*Your assignment*. Each line of the listing below, from the very first to the one that contains "move | bocal", is to be retyped exactly as it stands.

****************************************

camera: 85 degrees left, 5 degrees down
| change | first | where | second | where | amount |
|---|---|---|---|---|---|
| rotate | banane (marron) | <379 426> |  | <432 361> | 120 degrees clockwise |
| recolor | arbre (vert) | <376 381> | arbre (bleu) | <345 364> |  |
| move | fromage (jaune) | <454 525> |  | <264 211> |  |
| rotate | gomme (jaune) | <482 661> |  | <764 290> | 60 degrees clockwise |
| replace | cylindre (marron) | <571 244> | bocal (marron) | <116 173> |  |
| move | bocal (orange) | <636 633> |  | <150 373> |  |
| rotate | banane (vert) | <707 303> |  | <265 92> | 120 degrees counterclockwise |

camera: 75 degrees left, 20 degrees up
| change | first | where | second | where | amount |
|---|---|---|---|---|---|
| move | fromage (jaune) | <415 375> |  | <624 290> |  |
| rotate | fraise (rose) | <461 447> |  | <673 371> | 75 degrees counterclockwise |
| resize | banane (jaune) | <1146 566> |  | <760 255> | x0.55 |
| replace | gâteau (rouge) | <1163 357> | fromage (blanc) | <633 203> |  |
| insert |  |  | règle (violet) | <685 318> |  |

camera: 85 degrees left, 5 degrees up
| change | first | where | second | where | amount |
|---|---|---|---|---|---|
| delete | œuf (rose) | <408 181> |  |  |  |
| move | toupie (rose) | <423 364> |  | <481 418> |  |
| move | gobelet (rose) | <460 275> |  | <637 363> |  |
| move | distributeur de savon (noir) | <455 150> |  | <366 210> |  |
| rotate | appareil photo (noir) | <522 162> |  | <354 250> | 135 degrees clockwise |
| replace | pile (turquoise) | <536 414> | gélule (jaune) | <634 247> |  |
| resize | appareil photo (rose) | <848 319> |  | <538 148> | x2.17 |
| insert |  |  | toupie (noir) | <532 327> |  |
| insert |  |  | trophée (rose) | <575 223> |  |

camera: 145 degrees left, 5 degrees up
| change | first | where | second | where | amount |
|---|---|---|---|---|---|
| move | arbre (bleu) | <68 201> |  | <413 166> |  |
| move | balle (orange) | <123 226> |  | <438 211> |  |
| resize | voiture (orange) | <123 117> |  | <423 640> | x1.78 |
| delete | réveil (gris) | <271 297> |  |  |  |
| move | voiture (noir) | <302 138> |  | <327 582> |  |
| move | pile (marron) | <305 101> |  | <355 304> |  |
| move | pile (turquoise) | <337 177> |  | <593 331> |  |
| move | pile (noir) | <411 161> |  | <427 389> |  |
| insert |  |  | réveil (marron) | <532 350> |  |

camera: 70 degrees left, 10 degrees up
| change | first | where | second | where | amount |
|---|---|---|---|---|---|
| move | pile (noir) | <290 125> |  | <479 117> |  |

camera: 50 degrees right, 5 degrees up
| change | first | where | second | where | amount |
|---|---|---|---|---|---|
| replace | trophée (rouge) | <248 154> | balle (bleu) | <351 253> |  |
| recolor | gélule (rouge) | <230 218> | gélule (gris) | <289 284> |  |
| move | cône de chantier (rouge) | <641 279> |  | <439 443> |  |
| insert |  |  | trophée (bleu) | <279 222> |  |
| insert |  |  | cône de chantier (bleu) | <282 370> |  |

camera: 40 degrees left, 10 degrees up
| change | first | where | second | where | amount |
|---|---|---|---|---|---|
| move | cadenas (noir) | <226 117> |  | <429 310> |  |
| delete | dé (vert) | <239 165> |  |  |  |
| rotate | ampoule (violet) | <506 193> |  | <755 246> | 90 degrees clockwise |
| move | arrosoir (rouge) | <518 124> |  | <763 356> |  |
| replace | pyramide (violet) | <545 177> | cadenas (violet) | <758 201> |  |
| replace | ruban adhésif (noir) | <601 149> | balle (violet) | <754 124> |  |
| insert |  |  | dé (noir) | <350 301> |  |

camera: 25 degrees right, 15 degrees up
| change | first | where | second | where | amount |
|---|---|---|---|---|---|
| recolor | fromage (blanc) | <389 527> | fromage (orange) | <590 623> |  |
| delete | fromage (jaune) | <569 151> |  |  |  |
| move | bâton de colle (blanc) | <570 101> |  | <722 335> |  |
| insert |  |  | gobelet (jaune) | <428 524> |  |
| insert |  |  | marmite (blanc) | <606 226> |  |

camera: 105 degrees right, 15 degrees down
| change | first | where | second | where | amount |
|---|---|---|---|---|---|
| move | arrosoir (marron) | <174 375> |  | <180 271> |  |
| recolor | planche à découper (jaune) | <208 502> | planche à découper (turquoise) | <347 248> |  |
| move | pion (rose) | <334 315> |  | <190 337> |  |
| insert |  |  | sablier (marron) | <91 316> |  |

****************************************

*Result*.
camera: 85 degrees left, 5 degrees down
| change | first | where | second | where | amount |
|---|---|---|---|---|---|
| rotate | banane (marron) | <379 426> |  | <432 361> | 120 degrees clockwise |
| recolor | arbre (vert) | <376 381> | arbre (bleu) | <345 364> |  |
| move | fromage (jaune) | <454 525> |  | <264 211> |  |
| rotate | gomme (jaune) | <482 661> |  | <764 290> | 60 degrees clockwise |
| replace | cylindre (marron) | <571 244> | bocal (marron) | <116 173> |  |
| move | bocal (orange) | <636 633> |  | <150 373> |  |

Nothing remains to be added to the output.